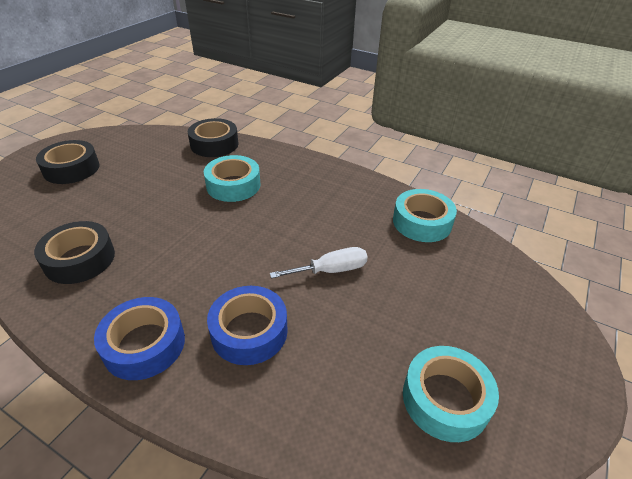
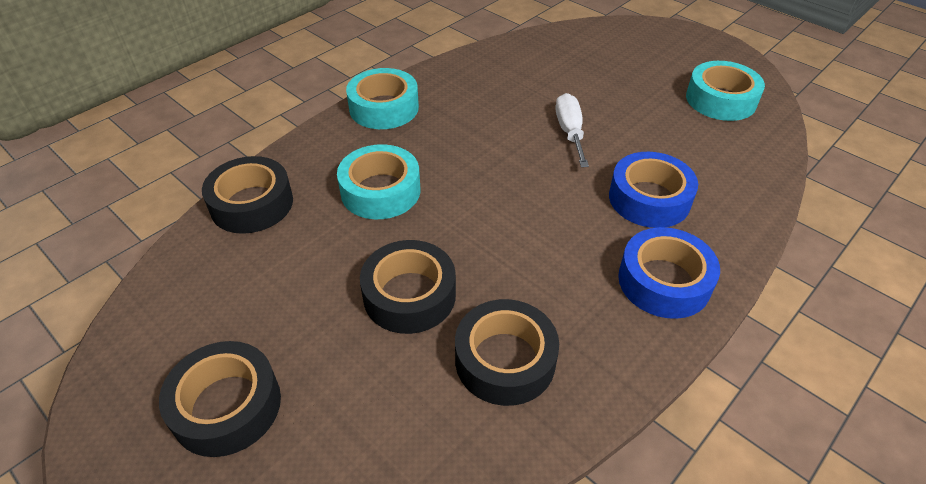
camera: 75 degrees left, 5 degrees up
(139, 212) = (409, 295): none -> black tape
(422, 222) = (509, 60): turquoise tape -> turquoise tape (384, 108)

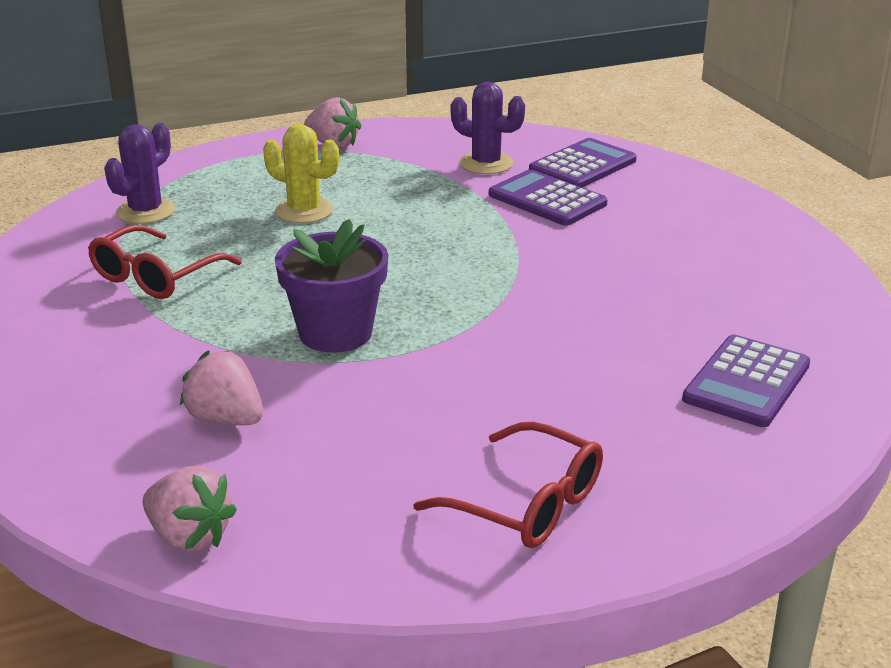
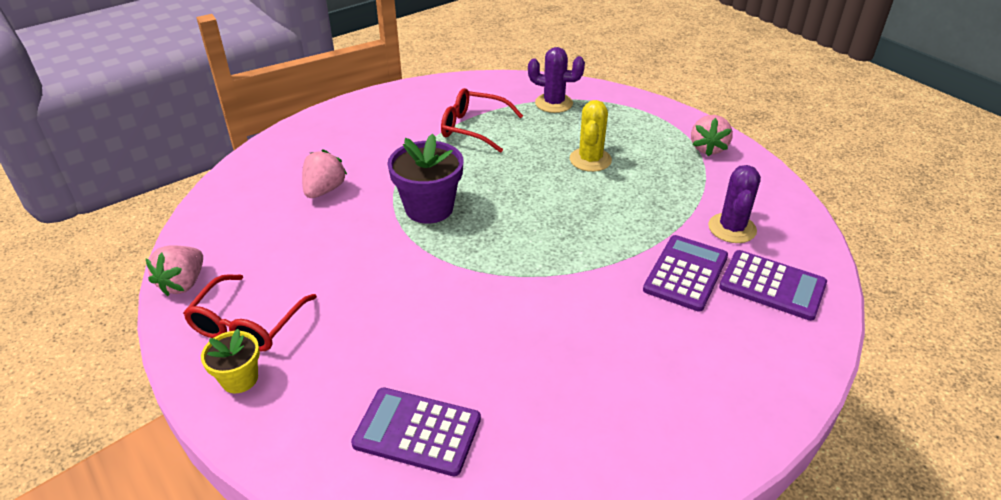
camera: 75 degrees right, 10 degrees up
(189, 536) = (217, 205): pink strawberry -> pink strawberry (183, 283)
(637, 512) = (239, 379): none -> yellow flower pot

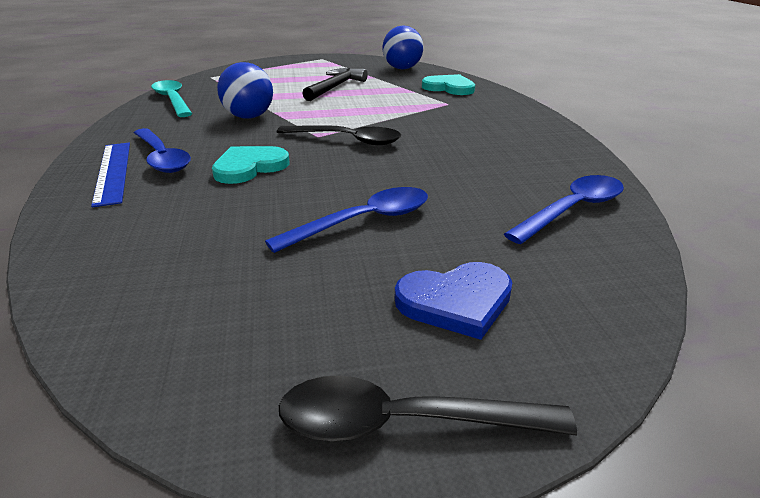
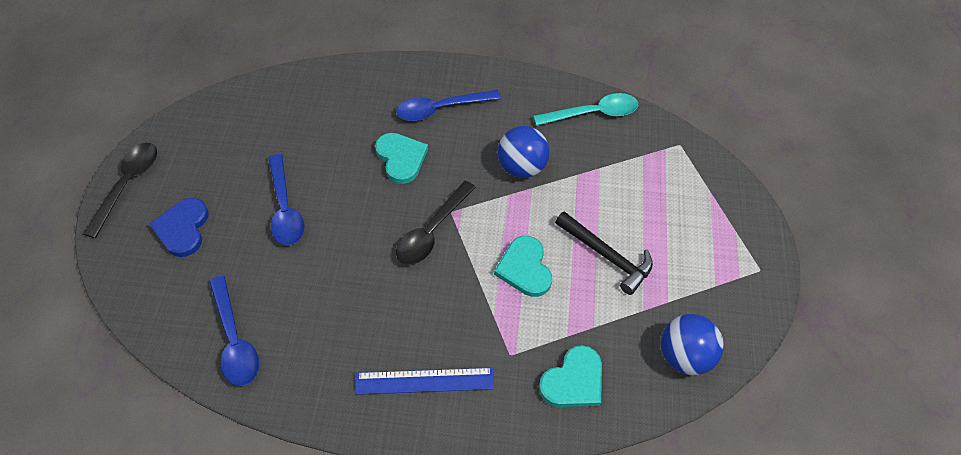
camera: 105 degrees right, 25 degrees up
(112, 172) = (425, 84): blue ruler -> blue ruler (424, 381)
(365, 106) = (525, 268): none -> turquoise heart

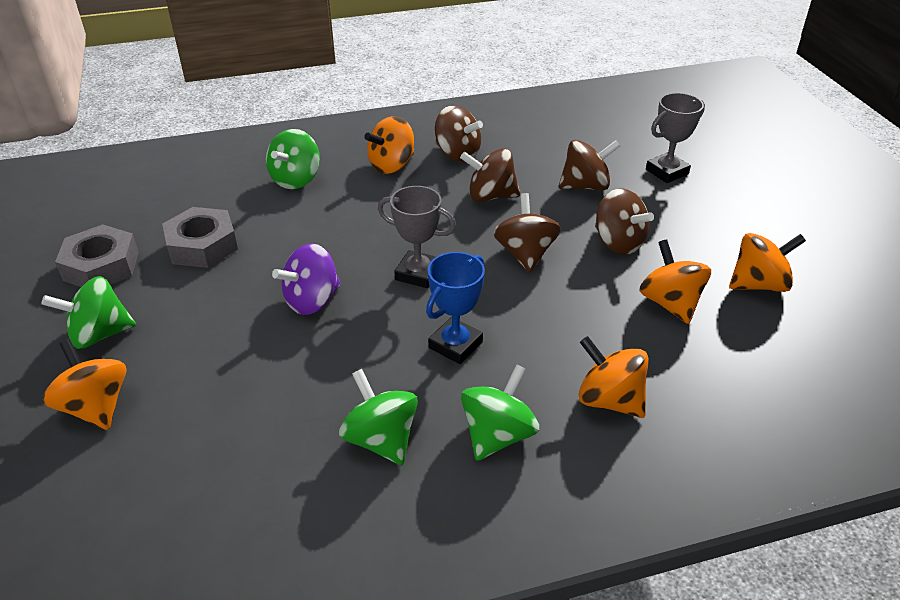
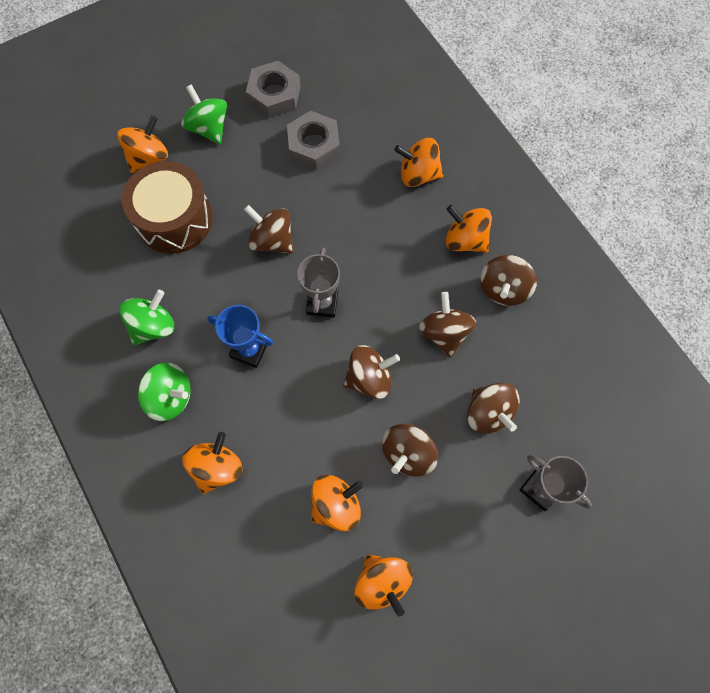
camera: 75 degrees right, 30 degrees up
(221, 392) = (174, 219): none -> brown drum
(296, 179) = (418, 174): green spinning top -> orange spinning top
(312, 301) = (272, 240): purple spinning top -> brown spinning top

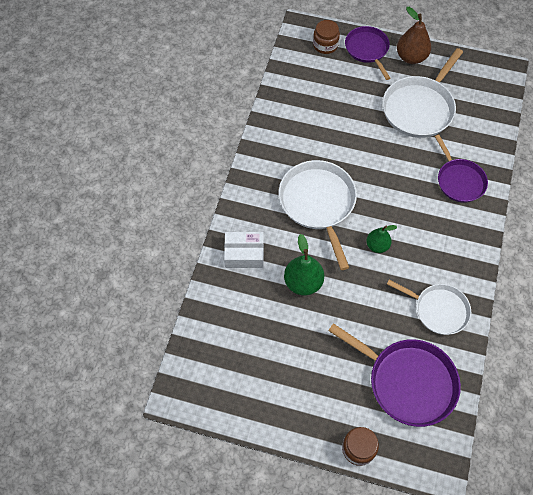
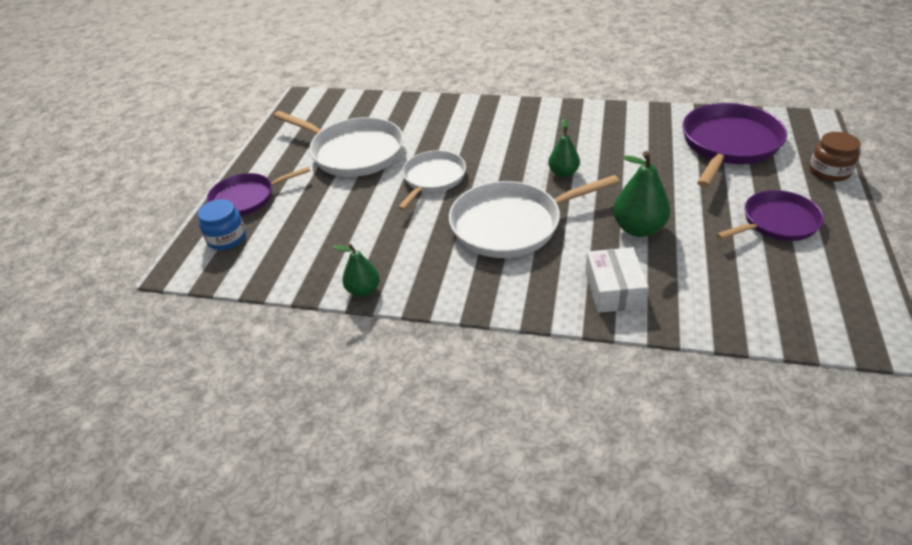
camera: 90 degrees left, 20 degrees down
(266, 119) = (363, 290): none -> green pear
(325, 45) = (227, 238): brown jar -> blue jar
(411, 57) = (269, 162): brown pear -> none
(438, 310) = (632, 129): white pan -> white pan (433, 179)
(459, 180) = (460, 122): purple pan -> purple pan (776, 222)

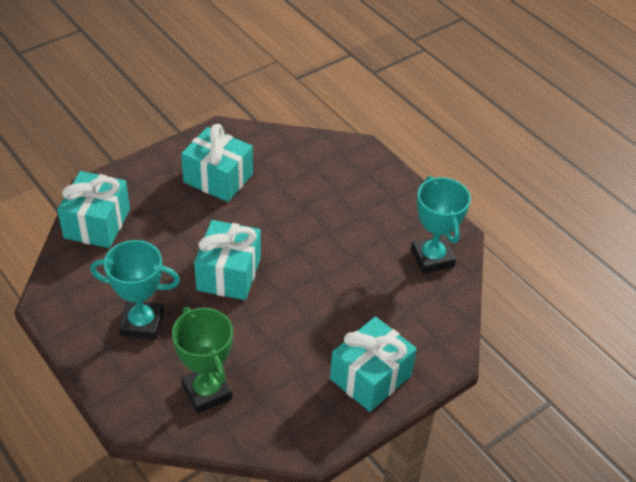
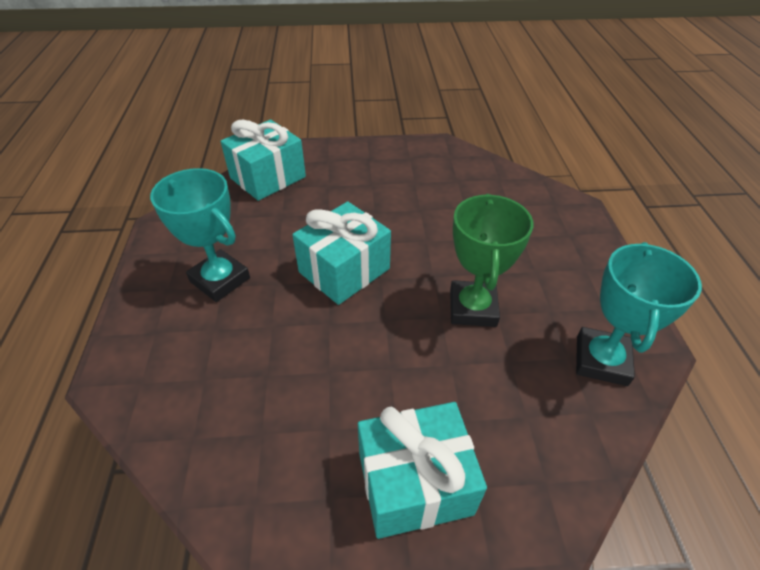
camera: 35 degrees right, 0 degrees up
(207, 391) = (211, 387): green trophy -> green trophy (472, 308)
(218, 178) = (407, 181): turquoise gift -> none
+++
> _What to do_: The entries above need an exact copy without their pictures.

> _Response area_:
camera: 75 degrees left, 5 degrees up
(139, 212) = (409, 295): none -> black tape
(422, 222) = (509, 60): turquoise tape -> turquoise tape (384, 108)

camera: 75 degrees right, 10 degrees up
(189, 536) = (217, 205): pink strawberry -> pink strawberry (183, 283)
(637, 512) = (239, 379): none -> yellow flower pot

camera: 105 degrees right, 25 degrees up
(112, 172) = (425, 84): blue ruler -> blue ruler (424, 381)
(365, 106) = (525, 268): none -> turquoise heart

camera: 75 degrees right, 30 degrees up
(221, 392) = (174, 219): none -> brown drum
(296, 179) = (418, 174): green spinning top -> orange spinning top
(312, 301) = (272, 240): purple spinning top -> brown spinning top

camera: 90 degrees left, 20 degrees down
(266, 119) = (363, 290): none -> green pear
(325, 45) = (227, 238): brown jar -> blue jar
(411, 57) = (269, 162): brown pear -> none
(438, 310) = (632, 129): white pan -> white pan (433, 179)
(459, 180) = (460, 122): purple pan -> purple pan (776, 222)

camera: 35 degrees right, 0 degrees up
(207, 391) = (211, 387): green trophy -> green trophy (472, 308)
(218, 178) = (407, 181): turquoise gift -> none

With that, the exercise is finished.